» Instructions to follow
Return every line of the data that contains the string "vase".

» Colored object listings

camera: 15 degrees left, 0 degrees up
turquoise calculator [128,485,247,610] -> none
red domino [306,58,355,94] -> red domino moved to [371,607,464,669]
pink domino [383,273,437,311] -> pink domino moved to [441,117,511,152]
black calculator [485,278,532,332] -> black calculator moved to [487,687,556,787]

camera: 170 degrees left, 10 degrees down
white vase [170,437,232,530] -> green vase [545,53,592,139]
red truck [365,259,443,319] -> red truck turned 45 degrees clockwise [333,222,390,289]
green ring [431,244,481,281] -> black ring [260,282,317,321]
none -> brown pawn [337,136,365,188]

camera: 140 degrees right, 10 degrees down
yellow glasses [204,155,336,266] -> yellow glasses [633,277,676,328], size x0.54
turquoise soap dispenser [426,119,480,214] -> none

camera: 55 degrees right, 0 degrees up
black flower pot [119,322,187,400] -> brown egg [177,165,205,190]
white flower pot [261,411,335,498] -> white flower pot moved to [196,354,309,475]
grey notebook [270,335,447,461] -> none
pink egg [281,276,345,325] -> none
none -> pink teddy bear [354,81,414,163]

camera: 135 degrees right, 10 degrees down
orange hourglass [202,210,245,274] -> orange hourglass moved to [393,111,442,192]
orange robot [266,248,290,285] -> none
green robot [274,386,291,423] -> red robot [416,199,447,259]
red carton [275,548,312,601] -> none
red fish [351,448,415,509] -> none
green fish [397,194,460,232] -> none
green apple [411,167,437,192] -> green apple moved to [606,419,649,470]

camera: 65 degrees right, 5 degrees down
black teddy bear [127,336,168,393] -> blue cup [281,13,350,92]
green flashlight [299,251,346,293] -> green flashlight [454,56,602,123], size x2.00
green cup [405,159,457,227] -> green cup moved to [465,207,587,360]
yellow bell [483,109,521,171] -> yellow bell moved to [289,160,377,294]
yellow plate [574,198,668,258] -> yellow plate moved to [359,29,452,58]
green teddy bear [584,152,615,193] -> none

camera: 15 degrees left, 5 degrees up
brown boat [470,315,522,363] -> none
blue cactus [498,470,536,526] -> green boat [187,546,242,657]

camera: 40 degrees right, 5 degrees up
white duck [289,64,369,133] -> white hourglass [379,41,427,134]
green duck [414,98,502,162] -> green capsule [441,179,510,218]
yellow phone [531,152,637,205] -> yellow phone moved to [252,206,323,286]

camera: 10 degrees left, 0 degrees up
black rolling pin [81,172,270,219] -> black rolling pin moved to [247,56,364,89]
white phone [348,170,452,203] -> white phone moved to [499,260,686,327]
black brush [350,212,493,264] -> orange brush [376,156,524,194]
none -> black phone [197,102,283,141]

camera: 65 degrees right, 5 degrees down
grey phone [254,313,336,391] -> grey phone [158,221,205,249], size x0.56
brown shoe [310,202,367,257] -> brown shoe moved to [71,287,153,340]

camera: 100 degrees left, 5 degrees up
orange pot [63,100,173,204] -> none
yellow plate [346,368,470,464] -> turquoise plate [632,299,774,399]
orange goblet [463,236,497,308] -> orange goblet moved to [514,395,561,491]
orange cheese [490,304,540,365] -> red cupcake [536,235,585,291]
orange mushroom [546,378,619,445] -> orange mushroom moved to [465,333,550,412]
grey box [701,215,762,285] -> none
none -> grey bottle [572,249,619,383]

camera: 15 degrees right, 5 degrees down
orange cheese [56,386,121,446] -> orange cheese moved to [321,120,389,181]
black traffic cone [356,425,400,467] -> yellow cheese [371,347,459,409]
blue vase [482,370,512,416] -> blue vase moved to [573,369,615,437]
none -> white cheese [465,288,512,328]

» Output for this exercise
white vase [170,437,232,530] -> green vase [545,53,592,139]
blue vase [482,370,512,416] -> blue vase moved to [573,369,615,437]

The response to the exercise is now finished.